In the entries below, begin at the line that has "C16: 220pF (CV2, VCC) -> 220pF (CV2, DGND)", stop after the line that has "U1: NE555 -> ICM7555", and output those lines exactly with no pictures.

● **INPUT RECORDS**
--- START ---

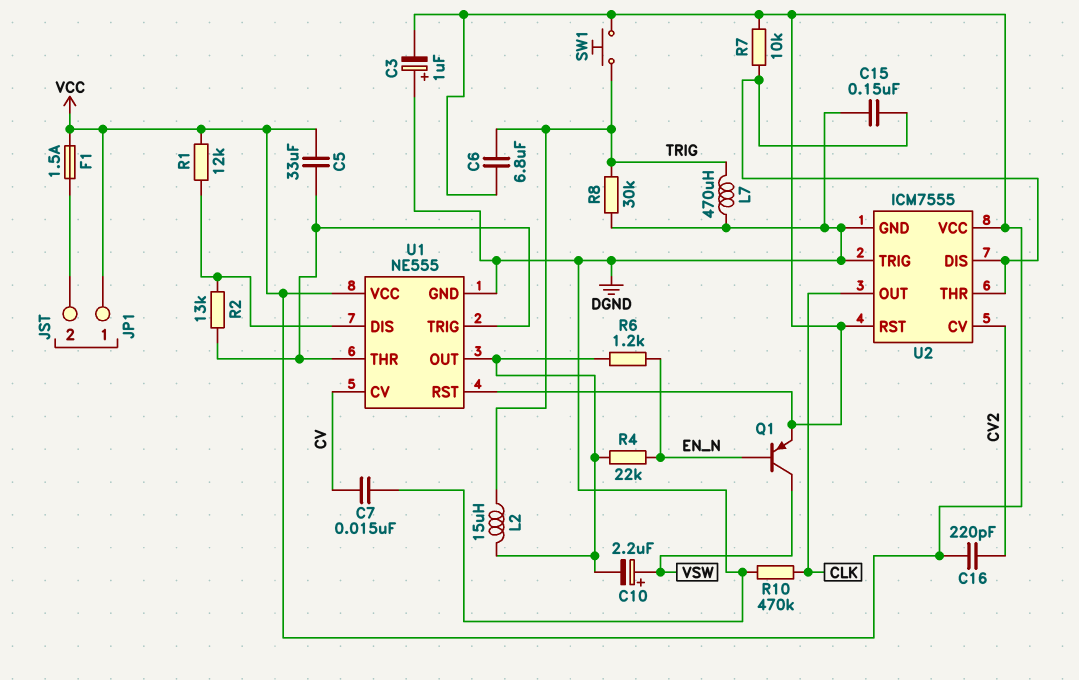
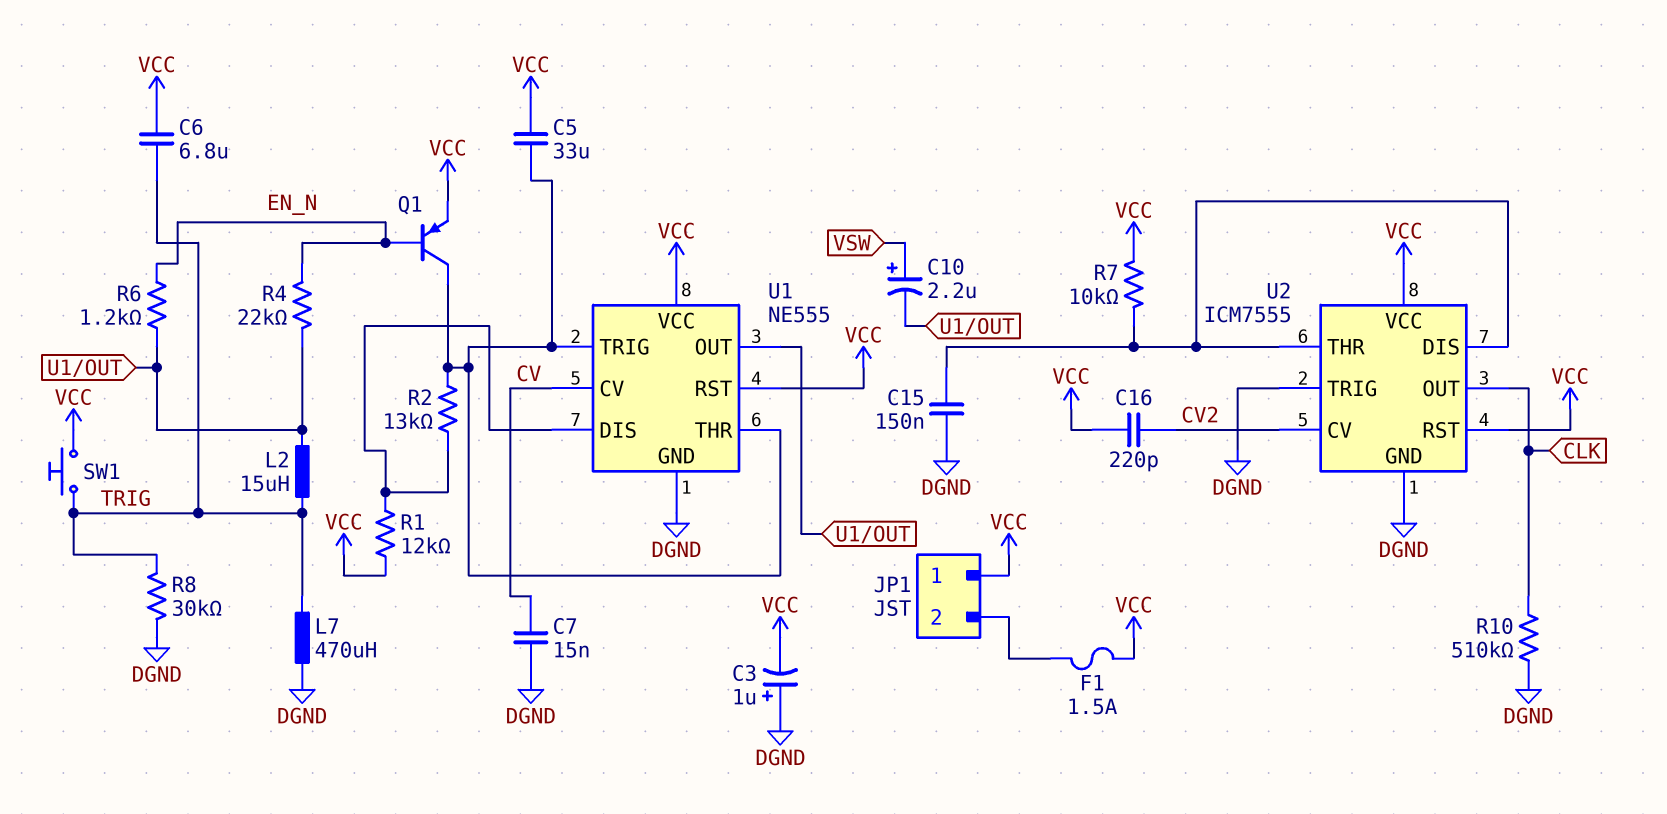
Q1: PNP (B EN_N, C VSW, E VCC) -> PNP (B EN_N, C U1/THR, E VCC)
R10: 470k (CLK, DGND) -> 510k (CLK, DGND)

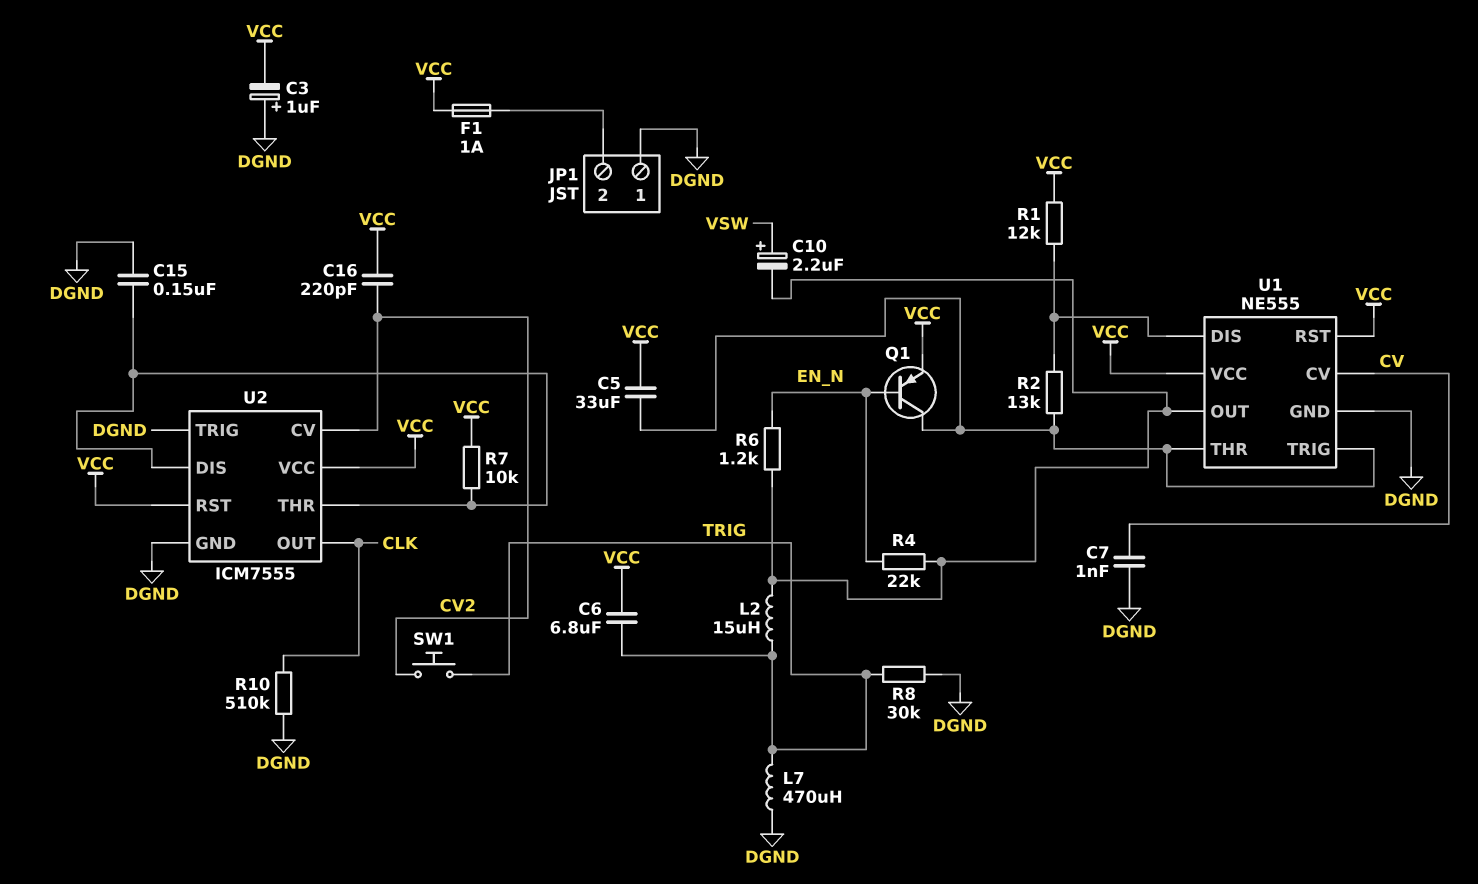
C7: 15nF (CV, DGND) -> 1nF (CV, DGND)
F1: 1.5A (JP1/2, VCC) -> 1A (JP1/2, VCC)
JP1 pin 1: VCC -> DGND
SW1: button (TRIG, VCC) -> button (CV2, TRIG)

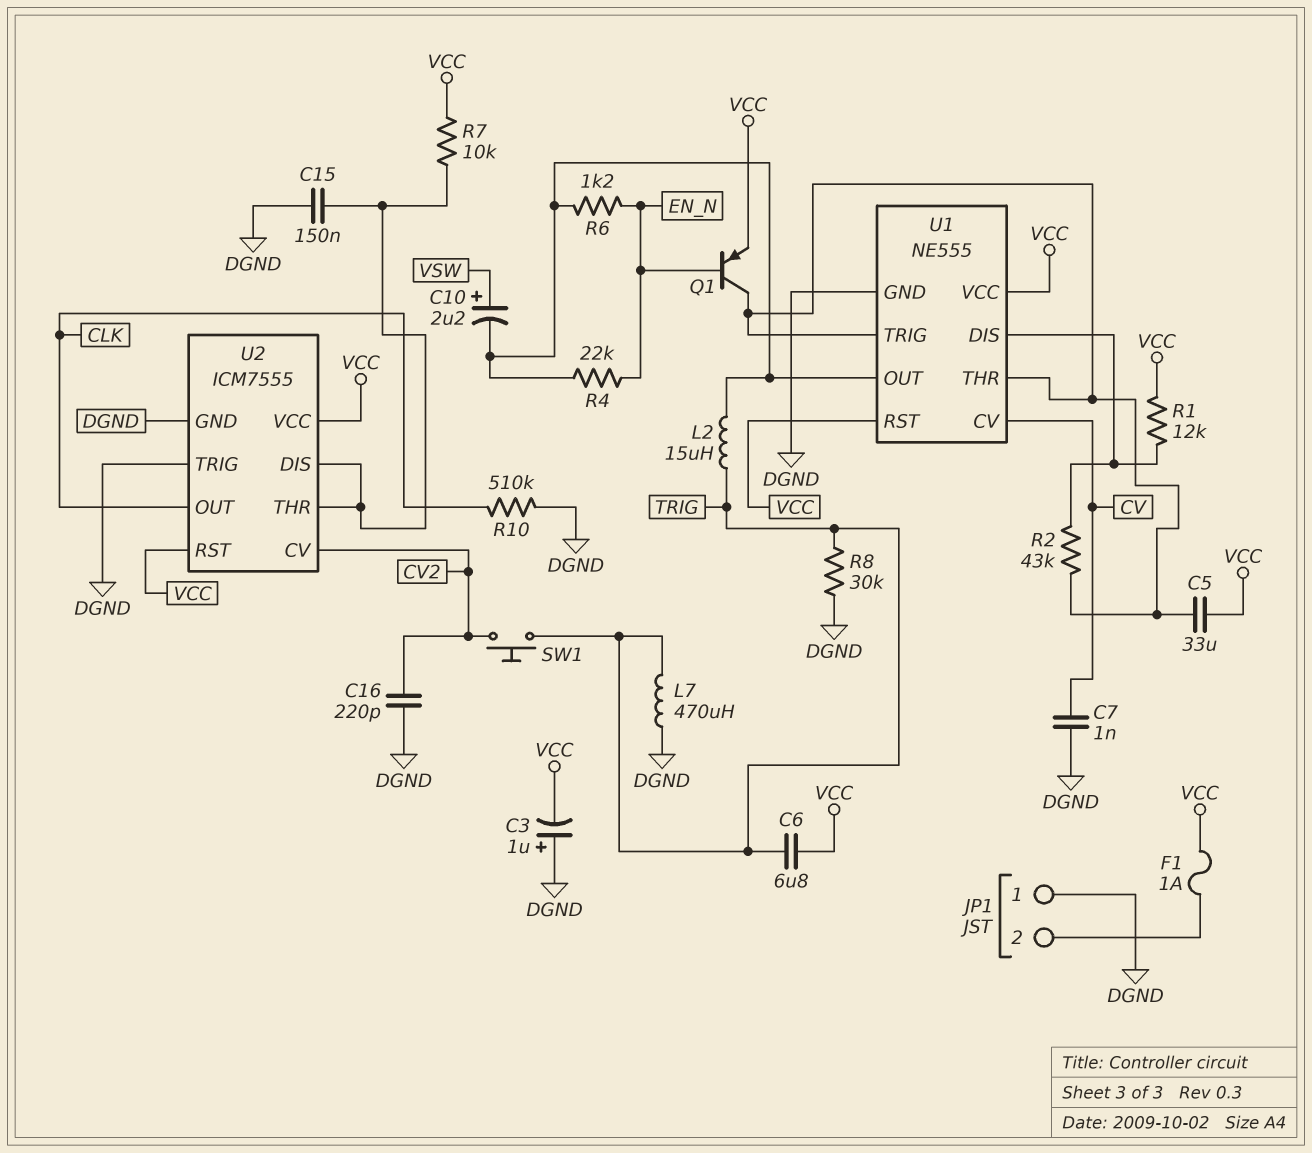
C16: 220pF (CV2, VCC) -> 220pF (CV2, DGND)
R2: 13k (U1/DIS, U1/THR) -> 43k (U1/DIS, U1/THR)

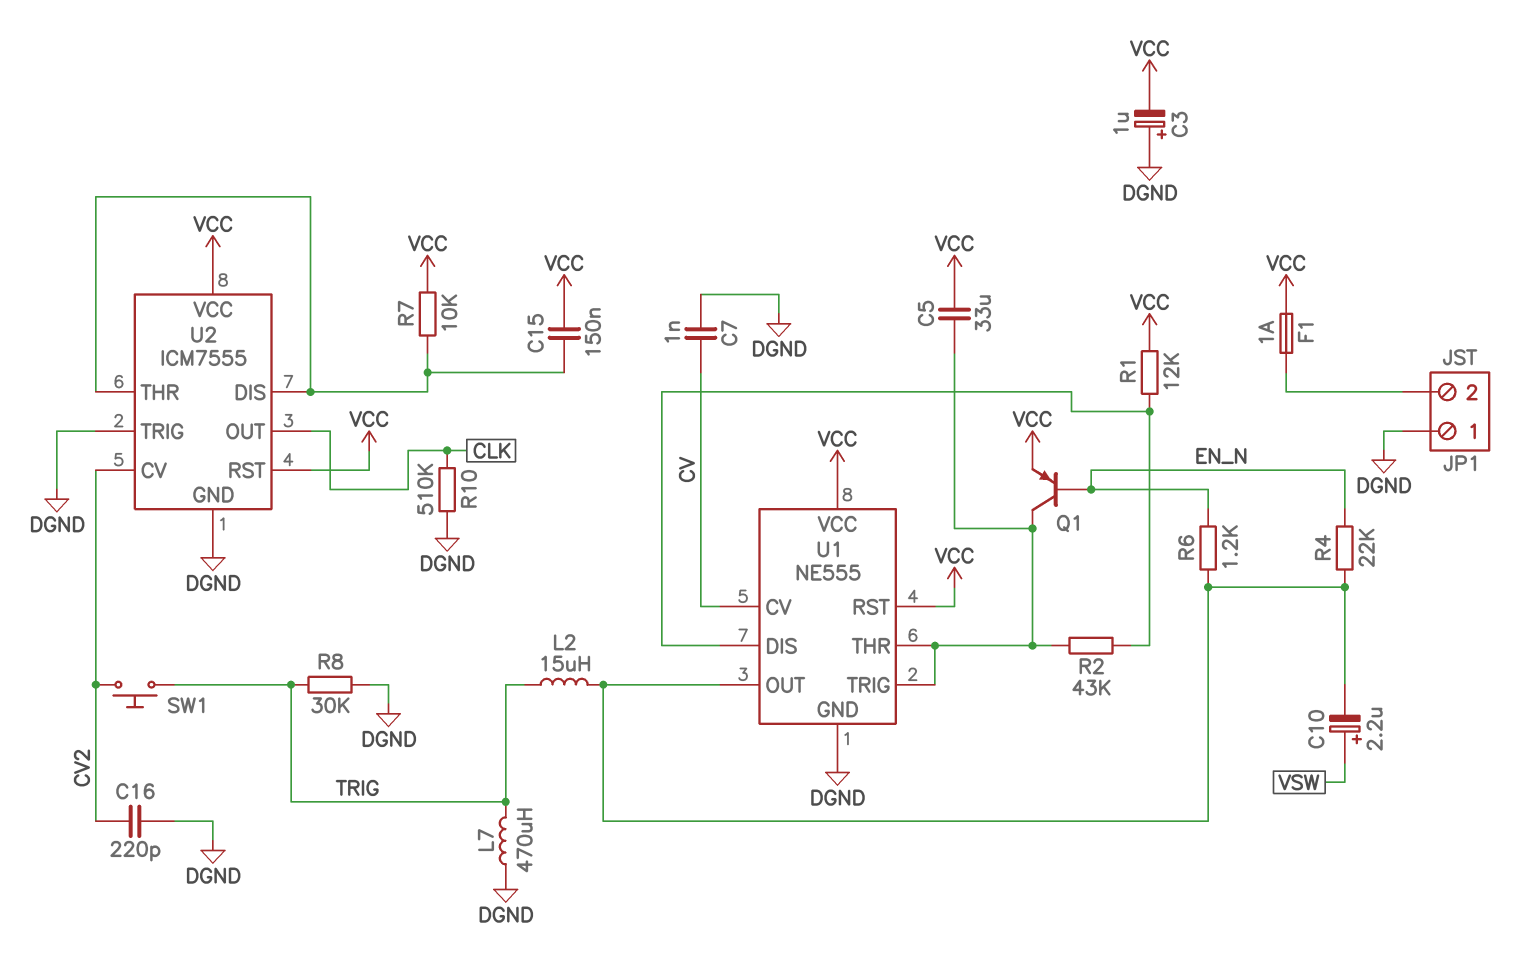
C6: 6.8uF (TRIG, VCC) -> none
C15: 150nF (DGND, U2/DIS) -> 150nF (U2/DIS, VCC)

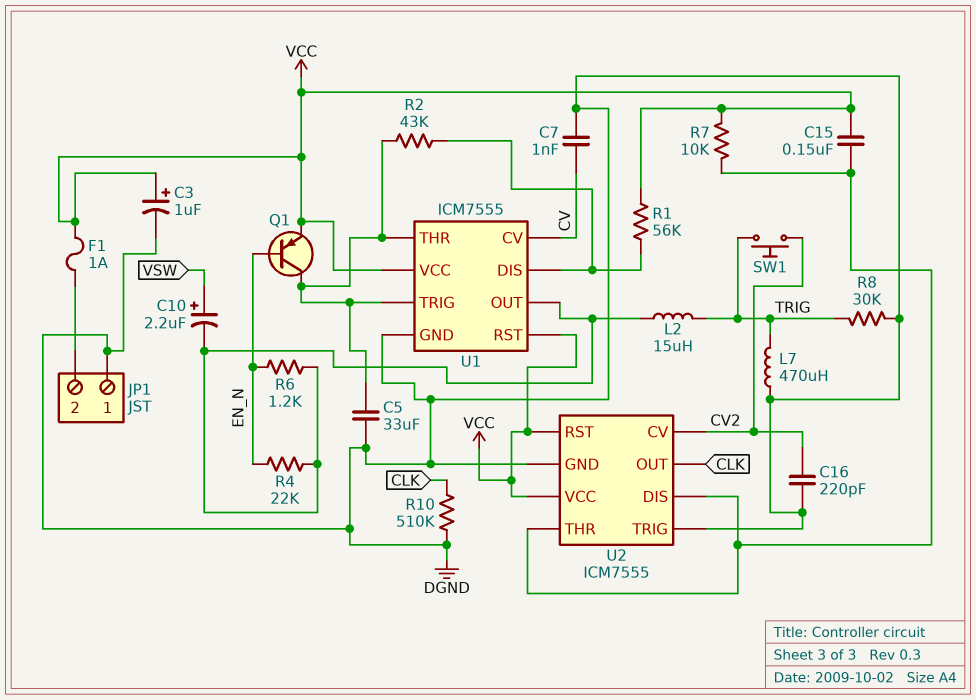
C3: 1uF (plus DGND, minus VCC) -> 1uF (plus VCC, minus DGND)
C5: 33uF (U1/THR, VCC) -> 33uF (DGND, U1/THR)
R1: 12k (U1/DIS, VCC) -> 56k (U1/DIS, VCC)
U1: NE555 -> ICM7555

--- END ---
--- START ---

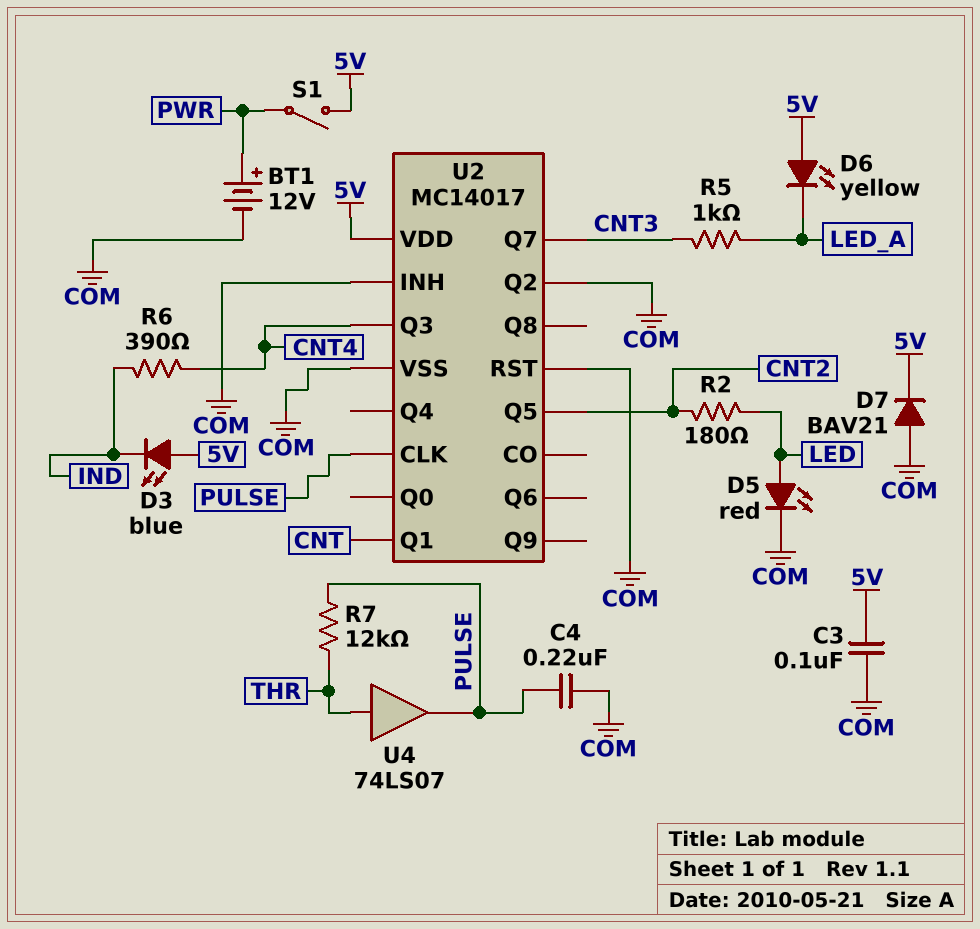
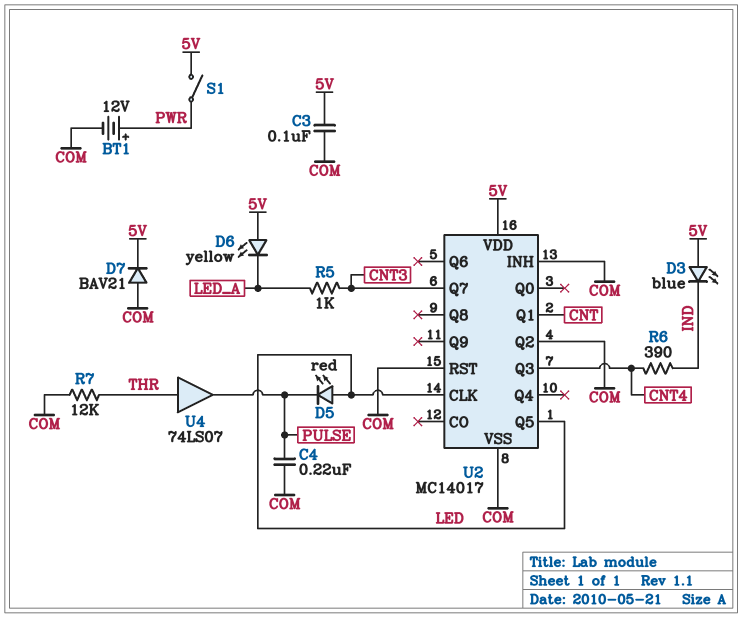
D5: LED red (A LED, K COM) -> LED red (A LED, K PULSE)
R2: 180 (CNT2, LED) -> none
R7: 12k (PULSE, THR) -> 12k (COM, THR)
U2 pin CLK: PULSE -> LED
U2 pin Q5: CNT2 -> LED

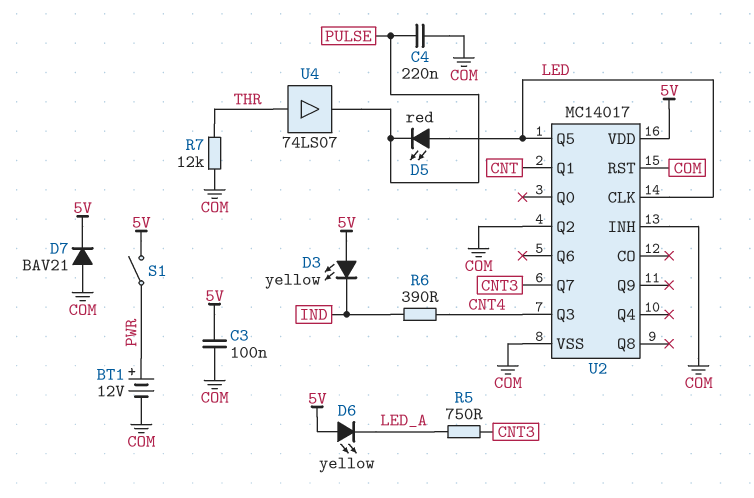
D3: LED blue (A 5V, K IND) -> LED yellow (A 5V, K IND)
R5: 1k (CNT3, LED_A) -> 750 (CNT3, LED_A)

--- END ---

● **EXERCISE RESULT**
C16: 220pF (CV2, VCC) -> 220pF (CV2, DGND)
R2: 13k (U1/DIS, U1/THR) -> 43k (U1/DIS, U1/THR)

C6: 6.8uF (TRIG, VCC) -> none
C15: 150nF (DGND, U2/DIS) -> 150nF (U2/DIS, VCC)

C3: 1uF (plus DGND, minus VCC) -> 1uF (plus VCC, minus DGND)
C5: 33uF (U1/THR, VCC) -> 33uF (DGND, U1/THR)
R1: 12k (U1/DIS, VCC) -> 56k (U1/DIS, VCC)
U1: NE555 -> ICM7555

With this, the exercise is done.